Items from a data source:
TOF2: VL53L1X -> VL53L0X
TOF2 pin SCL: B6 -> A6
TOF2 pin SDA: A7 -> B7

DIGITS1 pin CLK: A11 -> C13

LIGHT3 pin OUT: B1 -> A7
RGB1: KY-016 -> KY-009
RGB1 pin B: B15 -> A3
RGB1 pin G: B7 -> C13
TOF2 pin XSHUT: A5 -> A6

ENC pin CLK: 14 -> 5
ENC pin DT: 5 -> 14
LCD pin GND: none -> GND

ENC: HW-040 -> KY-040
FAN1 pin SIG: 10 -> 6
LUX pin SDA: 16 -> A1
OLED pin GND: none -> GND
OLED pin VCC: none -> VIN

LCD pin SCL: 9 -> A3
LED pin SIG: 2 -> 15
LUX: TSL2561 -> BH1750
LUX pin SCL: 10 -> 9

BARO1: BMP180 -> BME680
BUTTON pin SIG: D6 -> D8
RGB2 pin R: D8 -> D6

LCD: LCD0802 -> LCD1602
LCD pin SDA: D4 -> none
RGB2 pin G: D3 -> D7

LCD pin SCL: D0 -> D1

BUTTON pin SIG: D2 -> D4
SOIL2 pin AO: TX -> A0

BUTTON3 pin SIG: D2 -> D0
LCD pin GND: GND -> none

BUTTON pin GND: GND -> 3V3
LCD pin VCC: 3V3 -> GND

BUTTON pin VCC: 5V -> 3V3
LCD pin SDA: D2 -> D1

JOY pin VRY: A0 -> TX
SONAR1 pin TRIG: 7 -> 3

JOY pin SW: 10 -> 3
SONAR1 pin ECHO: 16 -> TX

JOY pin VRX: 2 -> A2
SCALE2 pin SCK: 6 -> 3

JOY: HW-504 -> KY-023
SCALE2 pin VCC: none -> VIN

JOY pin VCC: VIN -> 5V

**TASK DIRECTIONS:**
Starting at the first line of the entries above, please extract each line up to and including the line with "RGB2 pin G: D3 -> D7", unchanged, and add nothing.

**RESPONSE TO THE TASK:**
TOF2: VL53L1X -> VL53L0X
TOF2 pin SCL: B6 -> A6
TOF2 pin SDA: A7 -> B7

DIGITS1 pin CLK: A11 -> C13

LIGHT3 pin OUT: B1 -> A7
RGB1: KY-016 -> KY-009
RGB1 pin B: B15 -> A3
RGB1 pin G: B7 -> C13
TOF2 pin XSHUT: A5 -> A6

ENC pin CLK: 14 -> 5
ENC pin DT: 5 -> 14
LCD pin GND: none -> GND

ENC: HW-040 -> KY-040
FAN1 pin SIG: 10 -> 6
LUX pin SDA: 16 -> A1
OLED pin GND: none -> GND
OLED pin VCC: none -> VIN

LCD pin SCL: 9 -> A3
LED pin SIG: 2 -> 15
LUX: TSL2561 -> BH1750
LUX pin SCL: 10 -> 9

BARO1: BMP180 -> BME680
BUTTON pin SIG: D6 -> D8
RGB2 pin R: D8 -> D6

LCD: LCD0802 -> LCD1602
LCD pin SDA: D4 -> none
RGB2 pin G: D3 -> D7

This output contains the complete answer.